Information section start

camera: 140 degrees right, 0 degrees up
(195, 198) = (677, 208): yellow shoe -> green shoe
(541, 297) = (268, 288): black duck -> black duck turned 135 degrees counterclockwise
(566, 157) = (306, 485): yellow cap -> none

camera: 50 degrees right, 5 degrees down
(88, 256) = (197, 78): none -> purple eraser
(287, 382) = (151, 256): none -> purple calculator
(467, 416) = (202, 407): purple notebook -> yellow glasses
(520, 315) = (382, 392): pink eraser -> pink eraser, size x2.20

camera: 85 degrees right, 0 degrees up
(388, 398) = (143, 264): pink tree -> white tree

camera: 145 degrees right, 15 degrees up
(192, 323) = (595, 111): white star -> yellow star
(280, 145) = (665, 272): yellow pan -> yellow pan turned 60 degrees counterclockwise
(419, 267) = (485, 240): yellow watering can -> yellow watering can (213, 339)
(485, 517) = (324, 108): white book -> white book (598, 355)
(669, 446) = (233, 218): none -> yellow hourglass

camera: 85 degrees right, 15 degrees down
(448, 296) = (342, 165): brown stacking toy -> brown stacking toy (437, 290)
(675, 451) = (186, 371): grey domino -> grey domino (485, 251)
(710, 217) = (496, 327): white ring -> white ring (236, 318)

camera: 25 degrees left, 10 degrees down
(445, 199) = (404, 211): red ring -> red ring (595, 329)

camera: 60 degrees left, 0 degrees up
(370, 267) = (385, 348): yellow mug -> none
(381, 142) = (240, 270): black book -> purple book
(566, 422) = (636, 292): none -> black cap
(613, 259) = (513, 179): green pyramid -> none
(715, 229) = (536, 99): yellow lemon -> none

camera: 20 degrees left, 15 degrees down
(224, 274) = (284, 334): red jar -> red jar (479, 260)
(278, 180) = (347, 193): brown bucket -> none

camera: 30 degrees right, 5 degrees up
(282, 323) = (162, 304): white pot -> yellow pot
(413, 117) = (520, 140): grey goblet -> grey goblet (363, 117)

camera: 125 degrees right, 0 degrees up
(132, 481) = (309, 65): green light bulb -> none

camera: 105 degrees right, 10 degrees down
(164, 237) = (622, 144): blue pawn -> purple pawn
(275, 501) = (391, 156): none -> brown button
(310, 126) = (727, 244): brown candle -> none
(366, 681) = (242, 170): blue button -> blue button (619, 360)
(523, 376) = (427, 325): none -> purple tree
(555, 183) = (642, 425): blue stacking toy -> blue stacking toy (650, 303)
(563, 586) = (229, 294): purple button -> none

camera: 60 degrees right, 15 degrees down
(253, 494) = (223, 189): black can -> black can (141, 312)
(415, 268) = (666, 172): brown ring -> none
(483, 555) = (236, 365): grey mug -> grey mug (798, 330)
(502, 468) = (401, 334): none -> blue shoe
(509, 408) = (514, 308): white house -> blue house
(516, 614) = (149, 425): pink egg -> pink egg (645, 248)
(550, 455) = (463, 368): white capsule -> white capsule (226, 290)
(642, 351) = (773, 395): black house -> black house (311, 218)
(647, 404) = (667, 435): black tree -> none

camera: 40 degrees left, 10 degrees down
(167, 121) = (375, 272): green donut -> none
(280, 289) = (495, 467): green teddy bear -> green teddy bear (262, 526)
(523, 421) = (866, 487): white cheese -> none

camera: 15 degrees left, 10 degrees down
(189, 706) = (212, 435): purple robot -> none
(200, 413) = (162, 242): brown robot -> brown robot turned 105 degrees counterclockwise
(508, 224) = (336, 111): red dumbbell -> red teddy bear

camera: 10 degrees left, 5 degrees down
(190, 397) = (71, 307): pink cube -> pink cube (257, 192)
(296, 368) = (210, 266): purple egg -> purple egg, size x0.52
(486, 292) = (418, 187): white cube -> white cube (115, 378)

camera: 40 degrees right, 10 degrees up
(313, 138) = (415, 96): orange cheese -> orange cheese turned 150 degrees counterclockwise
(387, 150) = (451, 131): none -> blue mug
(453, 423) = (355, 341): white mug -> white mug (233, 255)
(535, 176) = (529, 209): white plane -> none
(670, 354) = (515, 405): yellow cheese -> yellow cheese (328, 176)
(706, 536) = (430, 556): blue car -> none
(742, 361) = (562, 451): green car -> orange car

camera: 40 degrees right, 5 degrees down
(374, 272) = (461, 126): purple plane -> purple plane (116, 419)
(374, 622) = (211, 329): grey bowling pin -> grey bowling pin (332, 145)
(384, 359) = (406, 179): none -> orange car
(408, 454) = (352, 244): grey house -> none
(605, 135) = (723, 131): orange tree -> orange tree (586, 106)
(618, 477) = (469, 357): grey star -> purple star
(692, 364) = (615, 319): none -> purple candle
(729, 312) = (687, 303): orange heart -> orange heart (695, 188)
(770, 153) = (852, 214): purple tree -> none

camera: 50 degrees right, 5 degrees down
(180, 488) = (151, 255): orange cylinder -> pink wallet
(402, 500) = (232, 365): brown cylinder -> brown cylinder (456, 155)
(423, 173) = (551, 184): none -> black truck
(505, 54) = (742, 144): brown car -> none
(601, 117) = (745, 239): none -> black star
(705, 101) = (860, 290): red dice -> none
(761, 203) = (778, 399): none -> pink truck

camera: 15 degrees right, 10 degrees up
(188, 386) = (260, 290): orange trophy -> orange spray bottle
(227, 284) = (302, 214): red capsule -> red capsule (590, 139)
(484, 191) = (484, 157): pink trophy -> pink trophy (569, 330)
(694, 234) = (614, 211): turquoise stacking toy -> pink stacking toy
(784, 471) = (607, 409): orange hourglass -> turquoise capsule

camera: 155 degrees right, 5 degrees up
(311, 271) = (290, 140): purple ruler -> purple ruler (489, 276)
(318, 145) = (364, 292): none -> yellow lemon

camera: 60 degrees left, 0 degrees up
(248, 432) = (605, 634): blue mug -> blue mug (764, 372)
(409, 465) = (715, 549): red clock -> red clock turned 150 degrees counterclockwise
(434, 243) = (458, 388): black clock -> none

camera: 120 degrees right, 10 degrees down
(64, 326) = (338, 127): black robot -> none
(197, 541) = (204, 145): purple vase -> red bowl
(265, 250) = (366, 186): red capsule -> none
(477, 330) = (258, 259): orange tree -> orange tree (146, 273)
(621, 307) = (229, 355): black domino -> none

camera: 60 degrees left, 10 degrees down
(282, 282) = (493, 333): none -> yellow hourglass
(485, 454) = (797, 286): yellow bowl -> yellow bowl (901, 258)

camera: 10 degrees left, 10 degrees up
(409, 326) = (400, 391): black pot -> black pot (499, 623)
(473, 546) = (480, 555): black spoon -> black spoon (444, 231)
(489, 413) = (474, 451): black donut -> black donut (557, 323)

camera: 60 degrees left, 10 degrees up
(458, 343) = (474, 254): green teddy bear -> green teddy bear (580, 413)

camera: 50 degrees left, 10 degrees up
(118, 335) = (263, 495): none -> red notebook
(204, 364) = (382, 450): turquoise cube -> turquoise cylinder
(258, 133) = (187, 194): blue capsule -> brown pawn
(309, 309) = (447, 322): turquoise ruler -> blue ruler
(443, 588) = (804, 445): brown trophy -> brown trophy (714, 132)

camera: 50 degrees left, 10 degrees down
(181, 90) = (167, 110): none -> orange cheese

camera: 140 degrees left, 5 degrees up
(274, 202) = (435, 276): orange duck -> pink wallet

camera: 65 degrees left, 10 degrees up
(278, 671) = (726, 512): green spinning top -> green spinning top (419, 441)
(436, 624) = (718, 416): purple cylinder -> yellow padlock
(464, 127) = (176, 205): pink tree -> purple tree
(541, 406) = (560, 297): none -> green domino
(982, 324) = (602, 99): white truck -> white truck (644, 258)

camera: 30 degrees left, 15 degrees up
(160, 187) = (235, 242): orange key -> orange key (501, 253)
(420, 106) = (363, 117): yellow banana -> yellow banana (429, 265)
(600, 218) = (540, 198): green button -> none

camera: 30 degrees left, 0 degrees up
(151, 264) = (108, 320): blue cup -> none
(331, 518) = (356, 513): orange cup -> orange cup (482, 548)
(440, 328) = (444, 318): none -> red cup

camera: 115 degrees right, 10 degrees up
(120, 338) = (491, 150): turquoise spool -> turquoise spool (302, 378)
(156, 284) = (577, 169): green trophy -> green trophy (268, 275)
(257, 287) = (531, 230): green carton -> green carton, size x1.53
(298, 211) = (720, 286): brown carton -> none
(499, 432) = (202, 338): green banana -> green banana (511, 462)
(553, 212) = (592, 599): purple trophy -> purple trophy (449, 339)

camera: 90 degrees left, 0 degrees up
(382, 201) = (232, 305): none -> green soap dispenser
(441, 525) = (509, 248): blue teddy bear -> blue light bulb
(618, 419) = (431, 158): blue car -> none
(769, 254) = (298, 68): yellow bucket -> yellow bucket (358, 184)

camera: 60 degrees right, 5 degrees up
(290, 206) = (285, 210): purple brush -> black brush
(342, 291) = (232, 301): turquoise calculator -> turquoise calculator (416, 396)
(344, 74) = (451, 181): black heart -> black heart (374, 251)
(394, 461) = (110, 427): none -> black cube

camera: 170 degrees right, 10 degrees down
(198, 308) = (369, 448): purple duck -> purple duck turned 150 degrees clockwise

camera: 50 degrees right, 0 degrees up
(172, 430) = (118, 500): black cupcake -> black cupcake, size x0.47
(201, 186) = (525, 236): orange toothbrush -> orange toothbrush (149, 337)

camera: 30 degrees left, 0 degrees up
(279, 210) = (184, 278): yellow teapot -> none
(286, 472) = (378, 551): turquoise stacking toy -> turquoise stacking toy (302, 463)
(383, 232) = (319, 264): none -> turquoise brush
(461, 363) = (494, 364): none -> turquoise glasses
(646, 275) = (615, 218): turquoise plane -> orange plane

Information section end

* **Aim of the task**: Start with the line above that contains "(473, 546) = (480, 555): black" and end with the line that contains "(156, 284) = (577, 169): green". Write out those lines exactly, and only those.

* **Answer area**:
(473, 546) = (480, 555): black spoon -> black spoon (444, 231)
(489, 413) = (474, 451): black donut -> black donut (557, 323)

camera: 60 degrees left, 10 degrees up
(458, 343) = (474, 254): green teddy bear -> green teddy bear (580, 413)

camera: 50 degrees left, 10 degrees up
(118, 335) = (263, 495): none -> red notebook
(204, 364) = (382, 450): turquoise cube -> turquoise cylinder
(258, 133) = (187, 194): blue capsule -> brown pawn
(309, 309) = (447, 322): turquoise ruler -> blue ruler
(443, 588) = (804, 445): brown trophy -> brown trophy (714, 132)

camera: 50 degrees left, 10 degrees down
(181, 90) = (167, 110): none -> orange cheese

camera: 140 degrees left, 5 degrees up
(274, 202) = (435, 276): orange duck -> pink wallet

camera: 65 degrees left, 10 degrees up
(278, 671) = (726, 512): green spinning top -> green spinning top (419, 441)
(436, 624) = (718, 416): purple cylinder -> yellow padlock
(464, 127) = (176, 205): pink tree -> purple tree
(541, 406) = (560, 297): none -> green domino
(982, 324) = (602, 99): white truck -> white truck (644, 258)

camera: 30 degrees left, 15 degrees up
(160, 187) = (235, 242): orange key -> orange key (501, 253)
(420, 106) = (363, 117): yellow banana -> yellow banana (429, 265)
(600, 218) = (540, 198): green button -> none

camera: 30 degrees left, 0 degrees up
(151, 264) = (108, 320): blue cup -> none
(331, 518) = (356, 513): orange cup -> orange cup (482, 548)
(440, 328) = (444, 318): none -> red cup

camera: 115 degrees right, 10 degrees up
(120, 338) = (491, 150): turquoise spool -> turquoise spool (302, 378)
(156, 284) = (577, 169): green trophy -> green trophy (268, 275)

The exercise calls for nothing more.